• YOUR INSTRUCTIONS: In the copy you make of the entries, no picture should appear, and every word must match.

• INPUT RECORDS:
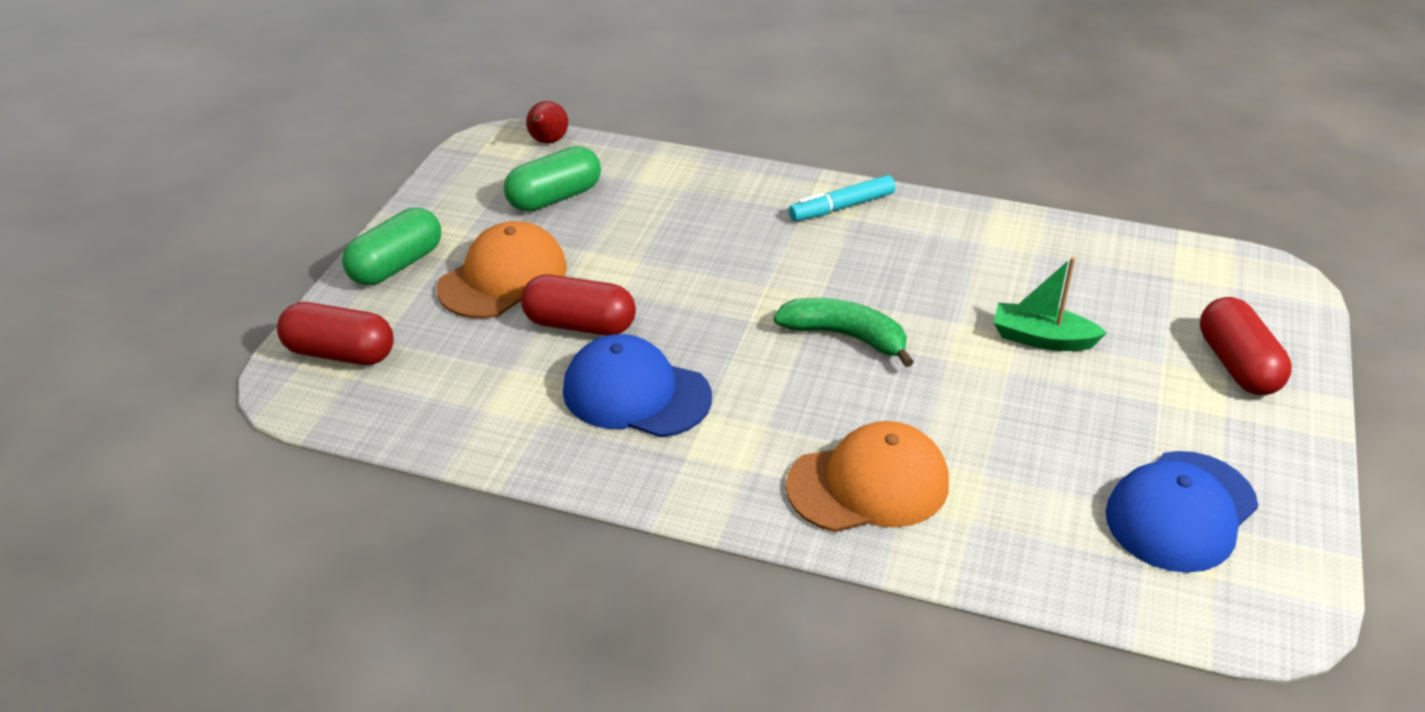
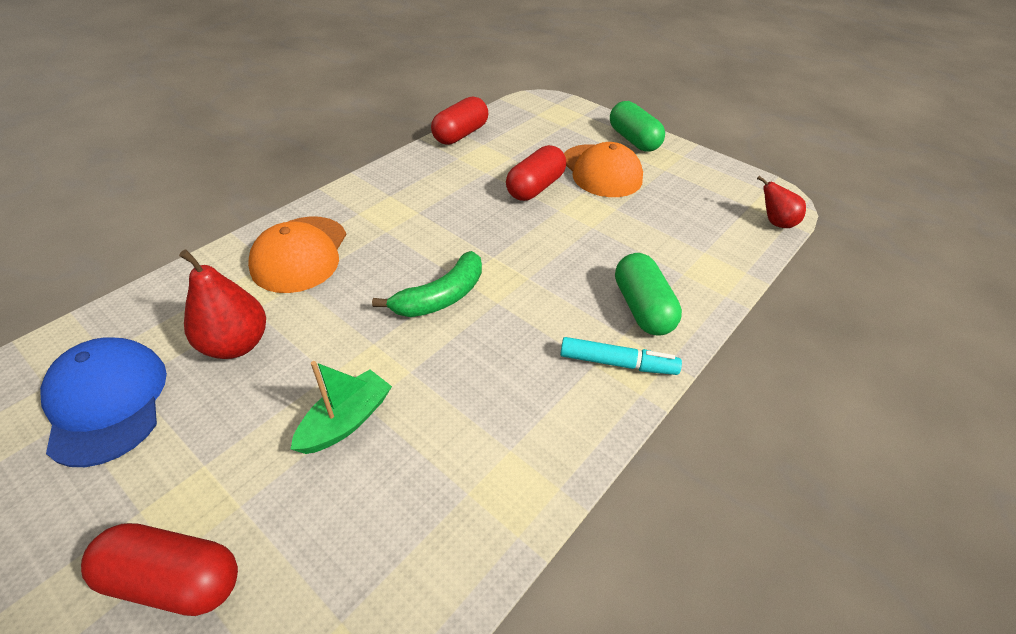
camera: 110 degrees right, 5 degrees up
(340, 353) = (559, 114): red capsule -> red capsule (460, 134)
(555, 197) = (690, 209): green capsule -> green capsule (642, 308)
(636, 394) = (456, 192): blue cap -> none
(841, 207) = (617, 363): turquoise marker -> turquoise marker turned 105 degrees clockwise
(1037, 459) = (236, 344): none -> red pear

• OUTPUT BELOW:
camera: 110 degrees right, 5 degrees up
(340, 353) = (559, 114): red capsule -> red capsule (460, 134)
(555, 197) = (690, 209): green capsule -> green capsule (642, 308)
(636, 394) = (456, 192): blue cap -> none
(841, 207) = (617, 363): turquoise marker -> turquoise marker turned 105 degrees clockwise
(1037, 459) = (236, 344): none -> red pear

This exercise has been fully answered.